Reproduce the opening lines of the records exactly, please, stopping after the line that contains "moved | gobelet".

* Data excerpts:
******************************
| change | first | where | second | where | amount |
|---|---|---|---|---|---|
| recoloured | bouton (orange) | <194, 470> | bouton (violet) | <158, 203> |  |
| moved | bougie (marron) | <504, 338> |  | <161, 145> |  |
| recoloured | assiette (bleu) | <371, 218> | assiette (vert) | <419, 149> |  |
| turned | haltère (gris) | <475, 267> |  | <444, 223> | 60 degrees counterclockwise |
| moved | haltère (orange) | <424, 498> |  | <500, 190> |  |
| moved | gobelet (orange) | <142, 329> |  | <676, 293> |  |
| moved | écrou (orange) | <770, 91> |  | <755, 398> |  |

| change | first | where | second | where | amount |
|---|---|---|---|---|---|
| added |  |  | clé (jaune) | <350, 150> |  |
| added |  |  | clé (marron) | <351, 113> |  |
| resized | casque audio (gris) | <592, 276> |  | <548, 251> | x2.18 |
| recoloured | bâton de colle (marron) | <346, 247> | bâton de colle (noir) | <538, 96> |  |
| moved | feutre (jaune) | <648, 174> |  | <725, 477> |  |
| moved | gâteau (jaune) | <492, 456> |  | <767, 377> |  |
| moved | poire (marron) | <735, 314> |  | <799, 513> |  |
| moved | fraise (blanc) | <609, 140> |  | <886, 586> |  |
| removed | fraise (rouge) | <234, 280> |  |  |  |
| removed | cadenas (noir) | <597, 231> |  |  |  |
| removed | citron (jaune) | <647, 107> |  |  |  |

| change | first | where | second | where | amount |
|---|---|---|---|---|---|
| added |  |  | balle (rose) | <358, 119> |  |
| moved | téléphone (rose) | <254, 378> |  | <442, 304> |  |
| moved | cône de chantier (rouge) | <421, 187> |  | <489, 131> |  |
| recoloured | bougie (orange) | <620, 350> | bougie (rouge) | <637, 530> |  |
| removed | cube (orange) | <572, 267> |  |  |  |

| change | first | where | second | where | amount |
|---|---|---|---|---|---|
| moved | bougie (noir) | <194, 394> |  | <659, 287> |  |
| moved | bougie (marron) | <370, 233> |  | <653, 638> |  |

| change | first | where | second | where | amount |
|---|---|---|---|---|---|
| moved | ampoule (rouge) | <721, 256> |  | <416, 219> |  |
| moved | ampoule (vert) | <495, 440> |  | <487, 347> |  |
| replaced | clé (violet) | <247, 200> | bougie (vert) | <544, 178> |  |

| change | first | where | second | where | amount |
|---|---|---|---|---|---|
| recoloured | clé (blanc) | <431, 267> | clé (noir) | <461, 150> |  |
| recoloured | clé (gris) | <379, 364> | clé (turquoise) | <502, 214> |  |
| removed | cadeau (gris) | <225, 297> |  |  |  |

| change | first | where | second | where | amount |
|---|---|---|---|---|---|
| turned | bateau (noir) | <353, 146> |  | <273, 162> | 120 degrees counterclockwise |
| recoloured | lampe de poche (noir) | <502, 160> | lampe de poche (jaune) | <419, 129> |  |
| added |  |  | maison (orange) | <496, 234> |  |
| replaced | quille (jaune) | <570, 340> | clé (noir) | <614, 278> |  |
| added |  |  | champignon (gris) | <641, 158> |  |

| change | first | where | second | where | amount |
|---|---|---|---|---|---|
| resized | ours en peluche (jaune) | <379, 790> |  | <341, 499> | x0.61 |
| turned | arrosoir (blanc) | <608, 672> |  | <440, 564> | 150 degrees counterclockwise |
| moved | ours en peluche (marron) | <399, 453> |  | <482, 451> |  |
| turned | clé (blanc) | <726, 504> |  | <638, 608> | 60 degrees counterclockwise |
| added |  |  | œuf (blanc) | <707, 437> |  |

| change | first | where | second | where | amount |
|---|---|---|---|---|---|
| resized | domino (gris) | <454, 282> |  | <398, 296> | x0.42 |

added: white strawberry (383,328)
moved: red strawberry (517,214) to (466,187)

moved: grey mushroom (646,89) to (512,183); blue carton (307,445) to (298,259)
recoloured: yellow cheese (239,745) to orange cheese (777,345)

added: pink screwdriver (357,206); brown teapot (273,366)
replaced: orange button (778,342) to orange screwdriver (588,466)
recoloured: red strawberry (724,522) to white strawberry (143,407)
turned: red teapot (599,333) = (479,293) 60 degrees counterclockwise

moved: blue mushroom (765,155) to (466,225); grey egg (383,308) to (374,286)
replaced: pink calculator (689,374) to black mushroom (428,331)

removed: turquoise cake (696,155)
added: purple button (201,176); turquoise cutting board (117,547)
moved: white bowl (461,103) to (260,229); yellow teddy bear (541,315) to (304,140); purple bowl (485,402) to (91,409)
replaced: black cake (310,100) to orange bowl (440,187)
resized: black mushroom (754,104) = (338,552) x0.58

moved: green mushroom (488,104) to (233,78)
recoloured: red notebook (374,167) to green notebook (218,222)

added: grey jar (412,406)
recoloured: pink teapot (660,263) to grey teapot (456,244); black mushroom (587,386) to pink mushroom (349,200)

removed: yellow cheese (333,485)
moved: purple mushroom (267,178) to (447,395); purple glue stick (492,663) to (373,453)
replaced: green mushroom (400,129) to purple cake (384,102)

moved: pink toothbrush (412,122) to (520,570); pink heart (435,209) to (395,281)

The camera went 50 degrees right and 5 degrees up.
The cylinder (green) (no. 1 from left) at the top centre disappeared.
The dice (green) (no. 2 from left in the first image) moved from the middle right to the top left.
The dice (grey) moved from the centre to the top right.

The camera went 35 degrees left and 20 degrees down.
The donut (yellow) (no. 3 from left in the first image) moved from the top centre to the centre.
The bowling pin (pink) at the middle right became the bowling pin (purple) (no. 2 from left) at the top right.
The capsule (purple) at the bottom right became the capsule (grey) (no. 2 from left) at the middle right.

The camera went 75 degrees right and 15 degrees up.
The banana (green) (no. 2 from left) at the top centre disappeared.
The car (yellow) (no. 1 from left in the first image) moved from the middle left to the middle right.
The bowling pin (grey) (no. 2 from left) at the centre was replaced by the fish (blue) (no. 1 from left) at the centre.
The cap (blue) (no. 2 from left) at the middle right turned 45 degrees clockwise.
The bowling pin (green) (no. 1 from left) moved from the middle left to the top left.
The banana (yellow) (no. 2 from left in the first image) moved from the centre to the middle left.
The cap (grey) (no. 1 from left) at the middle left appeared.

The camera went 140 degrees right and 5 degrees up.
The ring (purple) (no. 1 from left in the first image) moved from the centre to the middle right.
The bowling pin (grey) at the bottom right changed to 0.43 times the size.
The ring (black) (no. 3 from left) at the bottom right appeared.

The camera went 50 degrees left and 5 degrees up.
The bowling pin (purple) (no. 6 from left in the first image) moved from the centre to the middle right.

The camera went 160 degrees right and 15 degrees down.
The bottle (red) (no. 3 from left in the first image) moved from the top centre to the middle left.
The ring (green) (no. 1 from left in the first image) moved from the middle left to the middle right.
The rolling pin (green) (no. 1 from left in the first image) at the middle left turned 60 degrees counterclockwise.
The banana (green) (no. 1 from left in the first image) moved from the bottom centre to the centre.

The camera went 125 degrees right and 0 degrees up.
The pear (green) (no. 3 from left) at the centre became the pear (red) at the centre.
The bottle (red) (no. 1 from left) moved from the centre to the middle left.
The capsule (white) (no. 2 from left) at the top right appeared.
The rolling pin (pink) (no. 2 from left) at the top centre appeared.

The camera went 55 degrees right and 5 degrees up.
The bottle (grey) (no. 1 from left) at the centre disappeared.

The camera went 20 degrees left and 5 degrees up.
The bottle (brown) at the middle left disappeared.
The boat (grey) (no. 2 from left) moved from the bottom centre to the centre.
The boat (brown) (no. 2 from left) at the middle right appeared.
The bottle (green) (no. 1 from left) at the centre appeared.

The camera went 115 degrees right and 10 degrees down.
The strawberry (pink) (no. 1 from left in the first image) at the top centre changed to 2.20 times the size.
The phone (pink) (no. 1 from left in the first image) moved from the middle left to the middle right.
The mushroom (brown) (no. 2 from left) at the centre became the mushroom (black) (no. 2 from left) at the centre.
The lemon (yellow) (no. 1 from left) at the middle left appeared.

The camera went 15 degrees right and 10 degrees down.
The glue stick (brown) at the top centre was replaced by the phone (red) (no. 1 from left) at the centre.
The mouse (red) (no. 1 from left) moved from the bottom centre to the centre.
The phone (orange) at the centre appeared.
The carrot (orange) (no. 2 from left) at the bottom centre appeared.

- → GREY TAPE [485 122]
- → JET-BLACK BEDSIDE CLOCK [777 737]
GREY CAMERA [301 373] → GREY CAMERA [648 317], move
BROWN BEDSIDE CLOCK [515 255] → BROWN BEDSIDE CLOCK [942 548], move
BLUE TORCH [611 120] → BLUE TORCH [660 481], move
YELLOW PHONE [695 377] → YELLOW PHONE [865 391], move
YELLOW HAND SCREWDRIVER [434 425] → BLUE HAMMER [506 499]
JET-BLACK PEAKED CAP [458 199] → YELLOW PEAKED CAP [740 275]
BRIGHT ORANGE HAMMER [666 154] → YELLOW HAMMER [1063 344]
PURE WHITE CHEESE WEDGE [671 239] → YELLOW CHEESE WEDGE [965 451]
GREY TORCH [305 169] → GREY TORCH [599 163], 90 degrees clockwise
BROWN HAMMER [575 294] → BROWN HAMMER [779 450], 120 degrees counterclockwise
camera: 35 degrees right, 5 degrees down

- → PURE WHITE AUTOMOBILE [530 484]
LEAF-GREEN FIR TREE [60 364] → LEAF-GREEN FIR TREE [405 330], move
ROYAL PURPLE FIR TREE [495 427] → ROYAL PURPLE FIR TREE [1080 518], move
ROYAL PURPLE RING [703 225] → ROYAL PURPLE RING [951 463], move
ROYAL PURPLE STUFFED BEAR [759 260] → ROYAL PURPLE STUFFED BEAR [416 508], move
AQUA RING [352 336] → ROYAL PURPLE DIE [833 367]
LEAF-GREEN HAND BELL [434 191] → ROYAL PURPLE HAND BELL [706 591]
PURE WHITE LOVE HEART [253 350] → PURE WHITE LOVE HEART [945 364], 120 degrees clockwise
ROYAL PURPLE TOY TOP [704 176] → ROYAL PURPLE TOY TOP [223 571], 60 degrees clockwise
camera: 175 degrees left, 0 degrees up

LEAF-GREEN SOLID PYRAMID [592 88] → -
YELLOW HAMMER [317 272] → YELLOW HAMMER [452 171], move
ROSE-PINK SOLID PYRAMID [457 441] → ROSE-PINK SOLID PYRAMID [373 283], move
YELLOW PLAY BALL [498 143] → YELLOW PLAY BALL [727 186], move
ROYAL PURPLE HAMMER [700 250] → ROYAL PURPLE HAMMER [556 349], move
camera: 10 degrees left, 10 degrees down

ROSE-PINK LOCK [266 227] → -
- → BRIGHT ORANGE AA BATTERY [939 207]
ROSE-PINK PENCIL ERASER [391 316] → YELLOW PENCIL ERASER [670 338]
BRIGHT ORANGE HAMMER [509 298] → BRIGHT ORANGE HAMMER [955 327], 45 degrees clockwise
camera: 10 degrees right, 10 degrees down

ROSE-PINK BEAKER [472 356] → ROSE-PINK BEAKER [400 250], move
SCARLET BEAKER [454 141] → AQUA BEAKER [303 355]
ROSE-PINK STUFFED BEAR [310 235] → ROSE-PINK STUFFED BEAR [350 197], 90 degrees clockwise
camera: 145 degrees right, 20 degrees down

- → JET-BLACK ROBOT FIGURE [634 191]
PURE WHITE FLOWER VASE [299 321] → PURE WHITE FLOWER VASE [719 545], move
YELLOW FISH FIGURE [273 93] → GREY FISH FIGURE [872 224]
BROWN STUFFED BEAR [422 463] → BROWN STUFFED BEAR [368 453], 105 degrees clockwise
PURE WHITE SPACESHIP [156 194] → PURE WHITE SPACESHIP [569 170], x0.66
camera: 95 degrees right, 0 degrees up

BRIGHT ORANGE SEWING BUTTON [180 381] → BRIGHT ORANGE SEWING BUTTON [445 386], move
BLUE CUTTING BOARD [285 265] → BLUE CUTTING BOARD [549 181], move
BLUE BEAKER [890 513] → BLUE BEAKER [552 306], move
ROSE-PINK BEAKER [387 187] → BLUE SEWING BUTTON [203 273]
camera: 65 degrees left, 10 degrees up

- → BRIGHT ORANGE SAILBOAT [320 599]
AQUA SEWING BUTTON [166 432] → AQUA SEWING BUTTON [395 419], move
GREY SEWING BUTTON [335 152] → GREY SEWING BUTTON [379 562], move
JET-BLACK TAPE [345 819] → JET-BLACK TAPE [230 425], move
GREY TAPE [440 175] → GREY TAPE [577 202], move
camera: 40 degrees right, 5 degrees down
******************************
* RESPONSE:
| change | first | where | second | where | amount |
|---|---|---|---|---|---|
| recoloured | bouton (orange) | <194, 470> | bouton (violet) | <158, 203> |  |
| moved | bougie (marron) | <504, 338> |  | <161, 145> |  |
| recoloured | assiette (bleu) | <371, 218> | assiette (vert) | <419, 149> |  |
| turned | haltère (gris) | <475, 267> |  | <444, 223> | 60 degrees counterclockwise |
| moved | haltère (orange) | <424, 498> |  | <500, 190> |  |
| moved | gobelet (orange) | <142, 329> |  | <676, 293> |  |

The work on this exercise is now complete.